* Task description:
Taking the line that contains "none -> pink brick E7 level 2" as the starting point, give again exactly every line up to and including the last line of the records below.

[Start of Attachment]

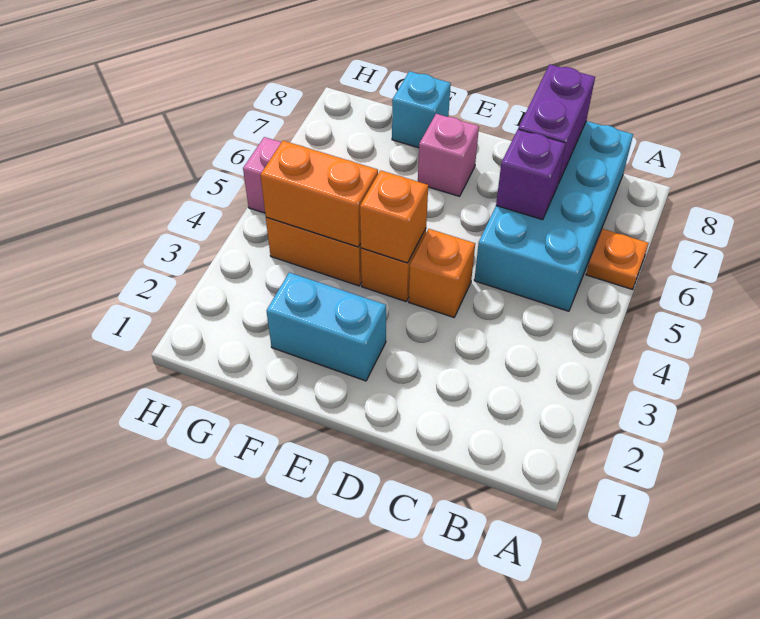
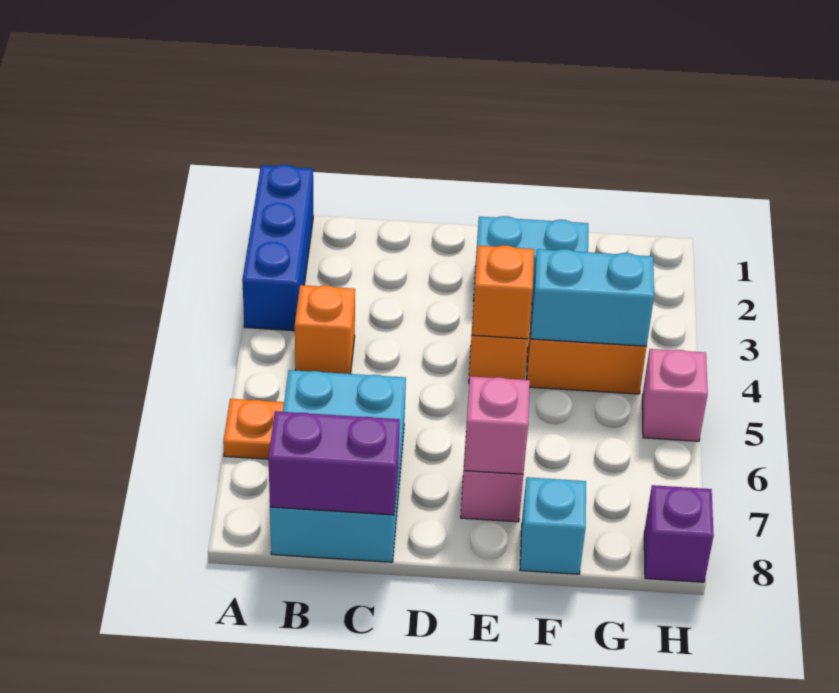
none -> blue brick A1:A3 level 1
cyan brick B5:C8 level 1 -> cyan brick B6:C8 level 1
purple brick C6 level 2 -> purple brick H8 level 1
purple brick C7:C8 level 2 -> purple brick B8:C8 level 2
orange brick D4 level 1 -> orange brick B4 level 1
none -> pink brick E7 level 2
orange brick F4:G4 level 2 -> cyan brick F4:G4 level 2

[End of Attachment]

* Task result:
none -> pink brick E7 level 2
orange brick F4:G4 level 2 -> cyan brick F4:G4 level 2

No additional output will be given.